■ EXERCISE GOAL: Tally the lines containing "stained" and report the number alone.

■ RECORDS FOR THIS TASK:

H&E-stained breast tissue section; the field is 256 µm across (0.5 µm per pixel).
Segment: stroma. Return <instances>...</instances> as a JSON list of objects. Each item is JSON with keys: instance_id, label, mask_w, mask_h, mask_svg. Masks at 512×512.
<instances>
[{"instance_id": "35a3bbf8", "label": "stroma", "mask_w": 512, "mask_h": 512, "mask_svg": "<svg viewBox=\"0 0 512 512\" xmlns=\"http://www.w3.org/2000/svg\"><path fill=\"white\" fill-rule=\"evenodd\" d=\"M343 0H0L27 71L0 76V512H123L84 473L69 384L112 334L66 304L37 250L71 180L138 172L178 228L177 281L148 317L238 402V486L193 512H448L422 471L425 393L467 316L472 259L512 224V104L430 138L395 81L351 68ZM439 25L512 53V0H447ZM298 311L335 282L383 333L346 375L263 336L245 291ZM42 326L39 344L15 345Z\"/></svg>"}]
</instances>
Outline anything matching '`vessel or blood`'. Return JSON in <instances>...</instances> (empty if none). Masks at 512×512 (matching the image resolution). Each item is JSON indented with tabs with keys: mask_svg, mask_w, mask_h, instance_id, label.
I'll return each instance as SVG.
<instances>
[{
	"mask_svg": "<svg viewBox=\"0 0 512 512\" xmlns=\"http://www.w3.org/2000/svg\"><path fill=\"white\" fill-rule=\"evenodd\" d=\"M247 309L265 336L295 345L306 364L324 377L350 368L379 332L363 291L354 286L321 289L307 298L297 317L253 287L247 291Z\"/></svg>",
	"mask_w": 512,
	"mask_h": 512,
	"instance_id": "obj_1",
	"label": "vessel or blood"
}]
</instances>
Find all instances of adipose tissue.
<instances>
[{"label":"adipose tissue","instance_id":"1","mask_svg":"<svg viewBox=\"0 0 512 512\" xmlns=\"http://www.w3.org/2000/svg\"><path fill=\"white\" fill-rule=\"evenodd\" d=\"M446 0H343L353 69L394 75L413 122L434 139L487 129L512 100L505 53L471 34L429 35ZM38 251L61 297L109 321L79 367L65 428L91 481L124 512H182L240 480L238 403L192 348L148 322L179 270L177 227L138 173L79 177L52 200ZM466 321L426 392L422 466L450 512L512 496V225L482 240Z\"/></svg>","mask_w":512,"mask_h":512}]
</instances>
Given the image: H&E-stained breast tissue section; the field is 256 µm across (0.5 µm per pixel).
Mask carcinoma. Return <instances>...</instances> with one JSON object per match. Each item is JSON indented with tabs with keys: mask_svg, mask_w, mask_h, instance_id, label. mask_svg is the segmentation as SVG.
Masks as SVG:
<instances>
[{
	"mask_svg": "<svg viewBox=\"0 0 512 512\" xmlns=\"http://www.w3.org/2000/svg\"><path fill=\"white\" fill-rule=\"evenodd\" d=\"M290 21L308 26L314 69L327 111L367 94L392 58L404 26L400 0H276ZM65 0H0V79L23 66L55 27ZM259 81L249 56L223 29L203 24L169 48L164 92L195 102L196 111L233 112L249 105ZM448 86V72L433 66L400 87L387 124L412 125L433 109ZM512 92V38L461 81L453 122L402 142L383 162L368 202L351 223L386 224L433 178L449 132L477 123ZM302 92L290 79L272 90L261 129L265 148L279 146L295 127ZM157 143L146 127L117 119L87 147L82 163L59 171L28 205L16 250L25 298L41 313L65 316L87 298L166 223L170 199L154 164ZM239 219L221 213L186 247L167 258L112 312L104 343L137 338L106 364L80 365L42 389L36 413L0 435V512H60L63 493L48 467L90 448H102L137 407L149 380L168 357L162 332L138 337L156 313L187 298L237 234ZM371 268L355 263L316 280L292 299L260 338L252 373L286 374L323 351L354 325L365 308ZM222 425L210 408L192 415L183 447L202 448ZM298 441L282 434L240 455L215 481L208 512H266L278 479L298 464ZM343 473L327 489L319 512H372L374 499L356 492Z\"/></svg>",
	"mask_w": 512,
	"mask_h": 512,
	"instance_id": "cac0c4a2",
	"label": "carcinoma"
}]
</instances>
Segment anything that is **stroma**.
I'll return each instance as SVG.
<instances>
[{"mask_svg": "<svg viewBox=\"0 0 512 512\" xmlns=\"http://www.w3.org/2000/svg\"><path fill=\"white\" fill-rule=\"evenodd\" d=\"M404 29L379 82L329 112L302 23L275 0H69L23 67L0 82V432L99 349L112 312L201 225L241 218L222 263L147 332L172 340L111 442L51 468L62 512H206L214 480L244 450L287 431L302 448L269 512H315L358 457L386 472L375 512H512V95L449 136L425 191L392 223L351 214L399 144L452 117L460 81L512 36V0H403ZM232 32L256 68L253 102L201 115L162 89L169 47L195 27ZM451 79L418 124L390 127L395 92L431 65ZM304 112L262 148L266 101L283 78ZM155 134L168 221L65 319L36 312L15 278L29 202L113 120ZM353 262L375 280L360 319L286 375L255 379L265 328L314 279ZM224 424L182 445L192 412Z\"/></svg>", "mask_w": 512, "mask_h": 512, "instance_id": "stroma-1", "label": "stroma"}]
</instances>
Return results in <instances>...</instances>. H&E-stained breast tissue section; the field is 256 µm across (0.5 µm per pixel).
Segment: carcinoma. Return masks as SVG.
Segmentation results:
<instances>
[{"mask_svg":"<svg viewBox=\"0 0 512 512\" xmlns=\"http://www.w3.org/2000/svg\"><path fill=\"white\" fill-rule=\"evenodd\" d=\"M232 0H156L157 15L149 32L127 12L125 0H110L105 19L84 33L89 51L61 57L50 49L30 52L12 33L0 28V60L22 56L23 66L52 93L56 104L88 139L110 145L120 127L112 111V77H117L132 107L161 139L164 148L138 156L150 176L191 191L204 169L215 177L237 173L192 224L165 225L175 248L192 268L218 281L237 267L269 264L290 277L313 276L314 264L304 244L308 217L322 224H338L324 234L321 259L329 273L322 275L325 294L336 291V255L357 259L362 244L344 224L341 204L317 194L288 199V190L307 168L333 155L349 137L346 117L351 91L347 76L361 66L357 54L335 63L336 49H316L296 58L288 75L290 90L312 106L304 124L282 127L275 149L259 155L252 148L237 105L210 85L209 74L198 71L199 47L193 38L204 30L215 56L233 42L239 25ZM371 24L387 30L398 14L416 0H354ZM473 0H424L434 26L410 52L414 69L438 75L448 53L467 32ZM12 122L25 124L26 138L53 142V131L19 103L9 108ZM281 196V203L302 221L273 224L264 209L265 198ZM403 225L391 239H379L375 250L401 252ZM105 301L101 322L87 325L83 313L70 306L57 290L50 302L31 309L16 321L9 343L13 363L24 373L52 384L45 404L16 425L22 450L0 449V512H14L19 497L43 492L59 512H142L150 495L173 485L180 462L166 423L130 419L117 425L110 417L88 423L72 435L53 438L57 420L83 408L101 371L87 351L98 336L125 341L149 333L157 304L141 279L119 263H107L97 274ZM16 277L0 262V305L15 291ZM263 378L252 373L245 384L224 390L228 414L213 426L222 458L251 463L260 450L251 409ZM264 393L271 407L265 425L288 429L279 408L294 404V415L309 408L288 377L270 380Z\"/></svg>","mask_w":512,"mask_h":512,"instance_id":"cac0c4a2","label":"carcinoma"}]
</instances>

■ RESULT: 3